++++ Extracted entries

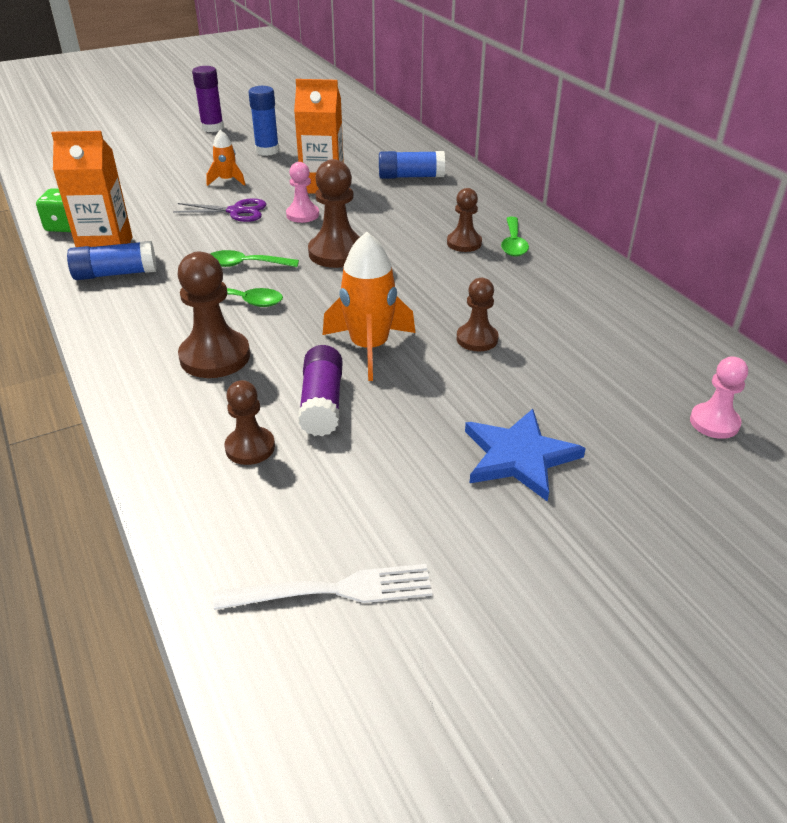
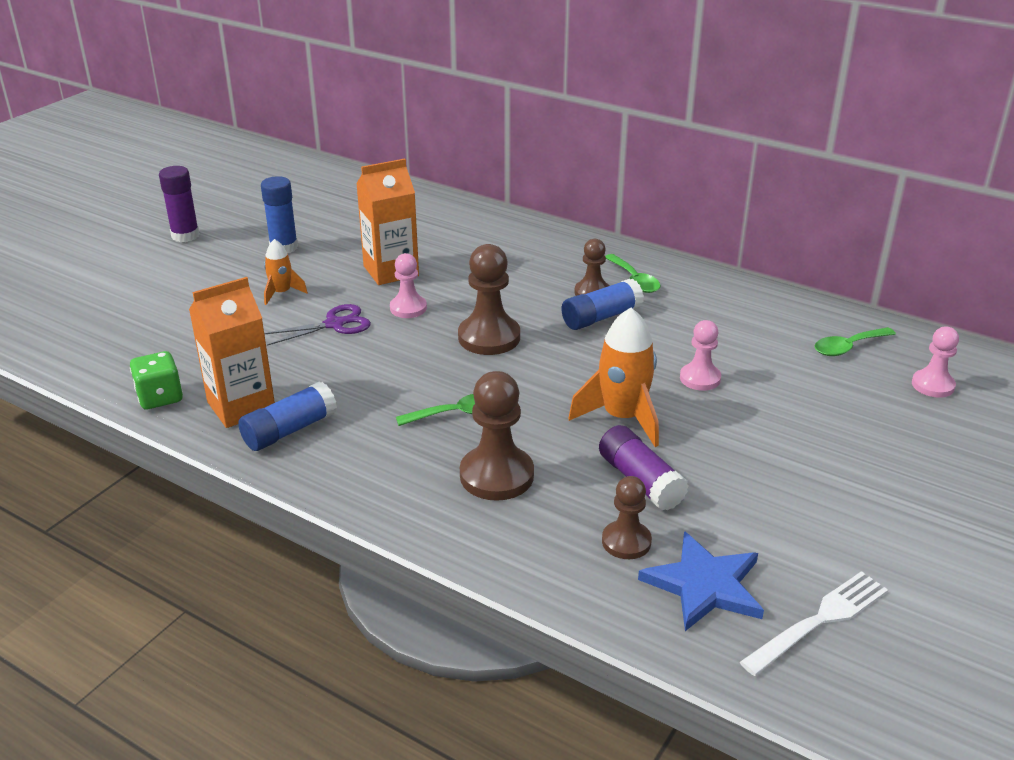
camera: 30 degrees left, 5 degrees down
(246, 264) = (414, 377): green spoon -> green spoon (848, 347)
(411, 177) = (467, 238): blue glue stick -> blue glue stick (601, 317)
(477, 339) = (700, 378): brown pawn -> pink pawn
(519, 456) = (834, 464): blue star -> blue star (704, 585)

++++++++

- [What the task requires] The reply must contain every entry above, exactly as written, and none of the pictures.

- [Task answer]
camera: 30 degrees left, 5 degrees down
(246, 264) = (414, 377): green spoon -> green spoon (848, 347)
(411, 177) = (467, 238): blue glue stick -> blue glue stick (601, 317)
(477, 339) = (700, 378): brown pawn -> pink pawn
(519, 456) = (834, 464): blue star -> blue star (704, 585)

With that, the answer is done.